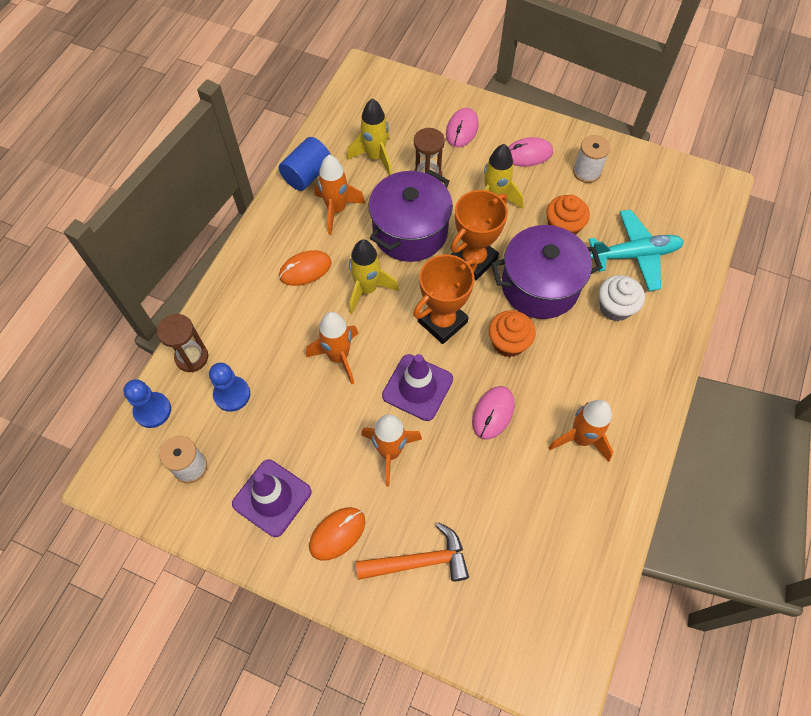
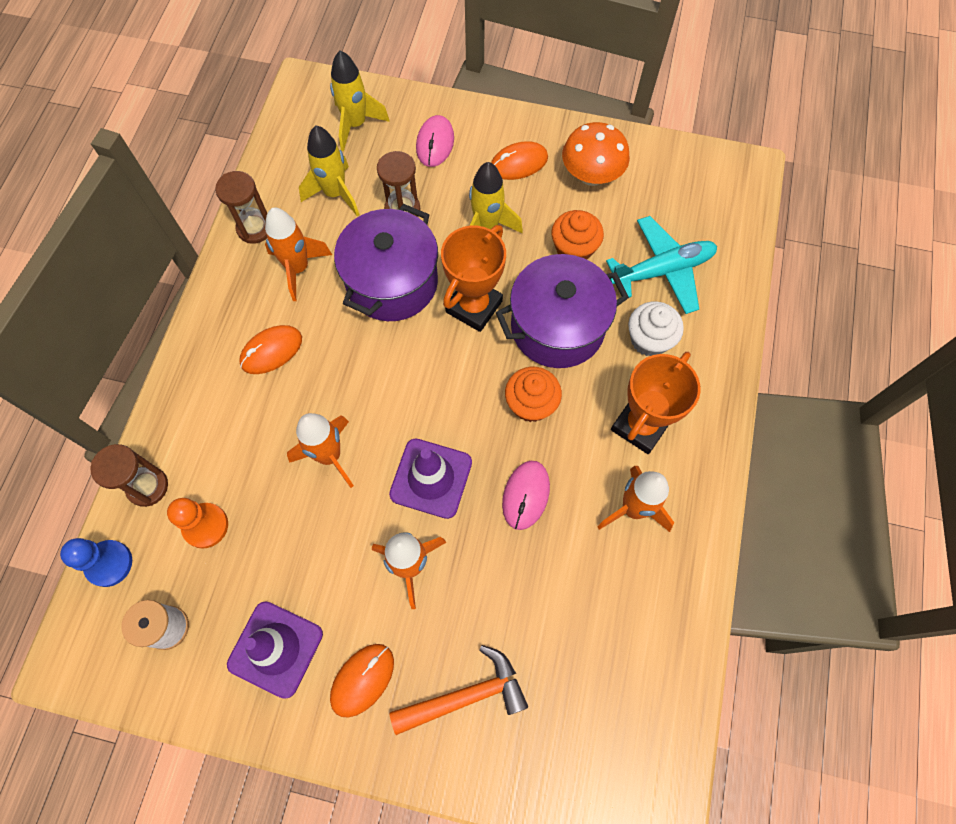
camera: 10 degrees left, 5 degrees up
(232, 394) = (205, 526): blue pawn -> orange pawn
(307, 175) = (255, 228): blue cylinder -> brown hourglass
(367, 289) = (351, 364): yellow rocket -> yellow rocket (356, 125)
(442, 322) = (448, 390): orange trophy -> orange trophy (640, 425)
(528, 154) = (518, 163): pink mouse -> orange mouse
(586, 172) = (591, 175): white spool -> orange mushroom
§
#### What to work on:
Everything from the line that has "(367, 289) = (351, 364): yellow" to the final line above should be retyped exactly, and nothing else.

#### Task result:
(367, 289) = (351, 364): yellow rocket -> yellow rocket (356, 125)
(442, 322) = (448, 390): orange trophy -> orange trophy (640, 425)
(528, 154) = (518, 163): pink mouse -> orange mouse
(586, 172) = (591, 175): white spool -> orange mushroom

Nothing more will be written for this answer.